*To do*: Would you copy each line of the data below that has "AGND"?

(Provided information Opens)

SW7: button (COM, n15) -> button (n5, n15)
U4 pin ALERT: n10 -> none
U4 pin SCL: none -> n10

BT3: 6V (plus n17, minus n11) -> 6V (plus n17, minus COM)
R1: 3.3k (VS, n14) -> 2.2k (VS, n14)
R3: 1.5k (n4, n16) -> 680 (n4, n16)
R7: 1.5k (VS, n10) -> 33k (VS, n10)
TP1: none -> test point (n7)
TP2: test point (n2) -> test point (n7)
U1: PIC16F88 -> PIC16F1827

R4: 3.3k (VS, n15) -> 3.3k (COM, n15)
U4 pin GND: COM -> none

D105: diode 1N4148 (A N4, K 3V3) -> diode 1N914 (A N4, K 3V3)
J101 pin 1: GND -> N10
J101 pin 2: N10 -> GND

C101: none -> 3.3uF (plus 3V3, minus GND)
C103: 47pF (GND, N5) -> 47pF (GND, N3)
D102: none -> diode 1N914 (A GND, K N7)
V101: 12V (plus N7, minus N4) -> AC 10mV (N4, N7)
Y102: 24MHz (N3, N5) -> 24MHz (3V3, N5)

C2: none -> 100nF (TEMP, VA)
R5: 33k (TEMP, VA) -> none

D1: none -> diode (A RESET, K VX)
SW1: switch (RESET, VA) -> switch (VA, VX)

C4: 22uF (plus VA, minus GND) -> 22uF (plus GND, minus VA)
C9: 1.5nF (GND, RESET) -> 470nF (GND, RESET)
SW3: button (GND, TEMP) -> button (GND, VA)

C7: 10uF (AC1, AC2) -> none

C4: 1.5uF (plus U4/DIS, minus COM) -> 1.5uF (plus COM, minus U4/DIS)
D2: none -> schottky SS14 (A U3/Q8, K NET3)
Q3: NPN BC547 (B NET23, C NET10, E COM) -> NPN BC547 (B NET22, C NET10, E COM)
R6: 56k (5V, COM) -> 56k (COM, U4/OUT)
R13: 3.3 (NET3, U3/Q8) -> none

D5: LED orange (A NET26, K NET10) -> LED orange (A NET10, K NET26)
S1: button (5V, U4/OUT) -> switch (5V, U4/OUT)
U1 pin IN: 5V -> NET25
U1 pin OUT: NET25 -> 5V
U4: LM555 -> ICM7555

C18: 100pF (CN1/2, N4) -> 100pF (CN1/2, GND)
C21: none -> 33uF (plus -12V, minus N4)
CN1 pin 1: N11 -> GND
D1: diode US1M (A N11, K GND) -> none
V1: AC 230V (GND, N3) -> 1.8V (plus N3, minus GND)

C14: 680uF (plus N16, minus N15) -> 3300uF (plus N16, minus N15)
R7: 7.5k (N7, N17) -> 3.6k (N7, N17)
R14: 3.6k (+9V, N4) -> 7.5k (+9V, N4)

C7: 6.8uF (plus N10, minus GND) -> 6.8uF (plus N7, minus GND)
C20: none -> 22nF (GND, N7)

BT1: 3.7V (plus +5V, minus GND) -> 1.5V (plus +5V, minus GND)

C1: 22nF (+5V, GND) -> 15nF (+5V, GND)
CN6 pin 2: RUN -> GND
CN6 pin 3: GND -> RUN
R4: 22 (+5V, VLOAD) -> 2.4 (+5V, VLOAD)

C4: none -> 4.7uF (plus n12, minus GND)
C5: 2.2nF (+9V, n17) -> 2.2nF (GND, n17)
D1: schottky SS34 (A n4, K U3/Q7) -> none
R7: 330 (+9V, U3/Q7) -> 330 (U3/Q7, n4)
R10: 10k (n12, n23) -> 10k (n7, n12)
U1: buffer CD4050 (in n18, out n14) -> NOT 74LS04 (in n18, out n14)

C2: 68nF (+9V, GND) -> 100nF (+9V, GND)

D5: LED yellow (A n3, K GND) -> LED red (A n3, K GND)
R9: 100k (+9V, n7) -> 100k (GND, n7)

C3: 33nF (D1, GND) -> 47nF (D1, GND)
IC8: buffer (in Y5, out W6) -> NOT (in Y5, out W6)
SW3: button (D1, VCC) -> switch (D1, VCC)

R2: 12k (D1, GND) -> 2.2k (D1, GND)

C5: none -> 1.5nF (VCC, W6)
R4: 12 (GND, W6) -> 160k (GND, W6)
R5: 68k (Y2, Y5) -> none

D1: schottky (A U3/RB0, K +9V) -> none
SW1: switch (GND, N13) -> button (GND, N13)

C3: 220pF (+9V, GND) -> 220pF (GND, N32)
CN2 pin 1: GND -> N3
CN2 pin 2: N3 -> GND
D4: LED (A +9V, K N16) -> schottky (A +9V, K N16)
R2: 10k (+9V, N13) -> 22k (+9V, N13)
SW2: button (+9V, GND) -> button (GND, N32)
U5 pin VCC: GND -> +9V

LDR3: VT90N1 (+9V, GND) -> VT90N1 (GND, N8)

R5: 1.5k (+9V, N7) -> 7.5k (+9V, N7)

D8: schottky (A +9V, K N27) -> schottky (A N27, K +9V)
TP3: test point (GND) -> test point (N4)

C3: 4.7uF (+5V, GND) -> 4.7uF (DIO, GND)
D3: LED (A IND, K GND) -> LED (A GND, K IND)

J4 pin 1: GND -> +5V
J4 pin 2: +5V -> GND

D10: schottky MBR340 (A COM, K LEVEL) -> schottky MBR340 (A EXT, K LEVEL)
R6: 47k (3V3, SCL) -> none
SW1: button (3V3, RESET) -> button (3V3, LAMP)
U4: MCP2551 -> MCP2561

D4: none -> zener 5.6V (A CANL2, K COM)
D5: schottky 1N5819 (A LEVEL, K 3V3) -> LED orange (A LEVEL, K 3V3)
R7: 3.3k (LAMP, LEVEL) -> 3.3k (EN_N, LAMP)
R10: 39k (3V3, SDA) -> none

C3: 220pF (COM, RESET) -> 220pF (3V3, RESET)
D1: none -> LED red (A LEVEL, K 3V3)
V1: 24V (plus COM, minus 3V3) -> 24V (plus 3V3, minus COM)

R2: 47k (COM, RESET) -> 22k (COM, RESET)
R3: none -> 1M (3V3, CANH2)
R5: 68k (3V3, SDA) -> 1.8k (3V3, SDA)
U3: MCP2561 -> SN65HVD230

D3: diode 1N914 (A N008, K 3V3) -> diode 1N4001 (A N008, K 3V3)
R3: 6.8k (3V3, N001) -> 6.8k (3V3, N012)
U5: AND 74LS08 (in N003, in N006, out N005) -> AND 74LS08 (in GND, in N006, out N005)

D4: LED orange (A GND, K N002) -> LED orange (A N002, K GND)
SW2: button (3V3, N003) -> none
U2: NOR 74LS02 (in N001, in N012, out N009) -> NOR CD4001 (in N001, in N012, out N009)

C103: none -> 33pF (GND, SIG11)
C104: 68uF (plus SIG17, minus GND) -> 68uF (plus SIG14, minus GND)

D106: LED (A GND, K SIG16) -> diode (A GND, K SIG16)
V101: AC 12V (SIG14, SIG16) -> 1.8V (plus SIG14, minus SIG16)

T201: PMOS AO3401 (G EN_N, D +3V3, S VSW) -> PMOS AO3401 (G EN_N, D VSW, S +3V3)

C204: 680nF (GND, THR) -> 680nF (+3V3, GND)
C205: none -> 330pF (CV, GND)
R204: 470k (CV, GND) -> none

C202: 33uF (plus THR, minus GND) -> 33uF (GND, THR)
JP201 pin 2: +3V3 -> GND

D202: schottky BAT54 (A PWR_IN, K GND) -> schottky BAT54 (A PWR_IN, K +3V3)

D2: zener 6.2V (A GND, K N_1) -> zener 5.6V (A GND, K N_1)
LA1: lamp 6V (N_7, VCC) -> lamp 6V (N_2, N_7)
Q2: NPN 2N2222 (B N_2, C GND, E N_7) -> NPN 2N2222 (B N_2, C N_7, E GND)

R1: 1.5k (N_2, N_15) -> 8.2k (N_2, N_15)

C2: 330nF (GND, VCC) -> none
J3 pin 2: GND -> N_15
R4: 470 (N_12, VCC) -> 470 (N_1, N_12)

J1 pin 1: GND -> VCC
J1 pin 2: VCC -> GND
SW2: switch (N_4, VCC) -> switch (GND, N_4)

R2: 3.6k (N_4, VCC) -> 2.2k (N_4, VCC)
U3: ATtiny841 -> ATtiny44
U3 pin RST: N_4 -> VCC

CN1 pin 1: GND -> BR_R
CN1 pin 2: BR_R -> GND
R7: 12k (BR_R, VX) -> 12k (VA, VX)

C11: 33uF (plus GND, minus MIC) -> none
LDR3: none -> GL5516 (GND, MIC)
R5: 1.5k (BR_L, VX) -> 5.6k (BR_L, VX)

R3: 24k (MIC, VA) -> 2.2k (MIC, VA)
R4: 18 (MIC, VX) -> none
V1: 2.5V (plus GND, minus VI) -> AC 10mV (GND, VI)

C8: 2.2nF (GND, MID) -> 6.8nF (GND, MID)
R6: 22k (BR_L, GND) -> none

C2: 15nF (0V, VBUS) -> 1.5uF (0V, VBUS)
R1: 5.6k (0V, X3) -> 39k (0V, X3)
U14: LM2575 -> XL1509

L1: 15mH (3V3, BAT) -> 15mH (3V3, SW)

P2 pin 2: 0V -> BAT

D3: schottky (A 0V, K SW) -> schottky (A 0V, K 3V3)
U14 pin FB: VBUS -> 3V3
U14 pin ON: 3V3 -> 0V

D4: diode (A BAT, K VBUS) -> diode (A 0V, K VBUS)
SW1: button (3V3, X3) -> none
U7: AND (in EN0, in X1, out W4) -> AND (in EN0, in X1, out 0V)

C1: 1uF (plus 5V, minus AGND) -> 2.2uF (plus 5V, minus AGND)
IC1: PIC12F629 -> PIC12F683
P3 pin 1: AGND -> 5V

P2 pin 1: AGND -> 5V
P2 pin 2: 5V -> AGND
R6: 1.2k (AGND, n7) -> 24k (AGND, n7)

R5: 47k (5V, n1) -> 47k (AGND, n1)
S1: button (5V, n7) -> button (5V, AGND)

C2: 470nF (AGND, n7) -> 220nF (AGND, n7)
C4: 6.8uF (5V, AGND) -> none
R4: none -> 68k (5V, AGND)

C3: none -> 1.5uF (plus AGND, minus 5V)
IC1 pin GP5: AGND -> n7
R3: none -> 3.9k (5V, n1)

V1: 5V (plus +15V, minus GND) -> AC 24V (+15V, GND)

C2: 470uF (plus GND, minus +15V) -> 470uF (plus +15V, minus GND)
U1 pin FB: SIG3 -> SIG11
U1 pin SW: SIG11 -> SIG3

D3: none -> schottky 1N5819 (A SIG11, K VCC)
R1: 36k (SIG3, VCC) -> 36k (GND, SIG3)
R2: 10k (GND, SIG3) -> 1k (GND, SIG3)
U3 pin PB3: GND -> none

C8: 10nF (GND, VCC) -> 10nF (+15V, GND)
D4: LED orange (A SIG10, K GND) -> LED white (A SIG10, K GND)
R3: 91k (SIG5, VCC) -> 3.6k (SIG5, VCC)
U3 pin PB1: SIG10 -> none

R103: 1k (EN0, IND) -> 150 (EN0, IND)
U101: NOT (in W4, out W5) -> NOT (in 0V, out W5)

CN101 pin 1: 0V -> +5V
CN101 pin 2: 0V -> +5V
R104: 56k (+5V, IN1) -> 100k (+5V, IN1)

(Provided information Closes)

*Task response*:
C1: 1uF (plus 5V, minus AGND) -> 2.2uF (plus 5V, minus AGND)
P3 pin 1: AGND -> 5V
P2 pin 1: AGND -> 5V
P2 pin 2: 5V -> AGND
R6: 1.2k (AGND, n7) -> 24k (AGND, n7)
R5: 47k (5V, n1) -> 47k (AGND, n1)
S1: button (5V, n7) -> button (5V, AGND)
C2: 470nF (AGND, n7) -> 220nF (AGND, n7)
C4: 6.8uF (5V, AGND) -> none
R4: none -> 68k (5V, AGND)
C3: none -> 1.5uF (plus AGND, minus 5V)
IC1 pin GP5: AGND -> n7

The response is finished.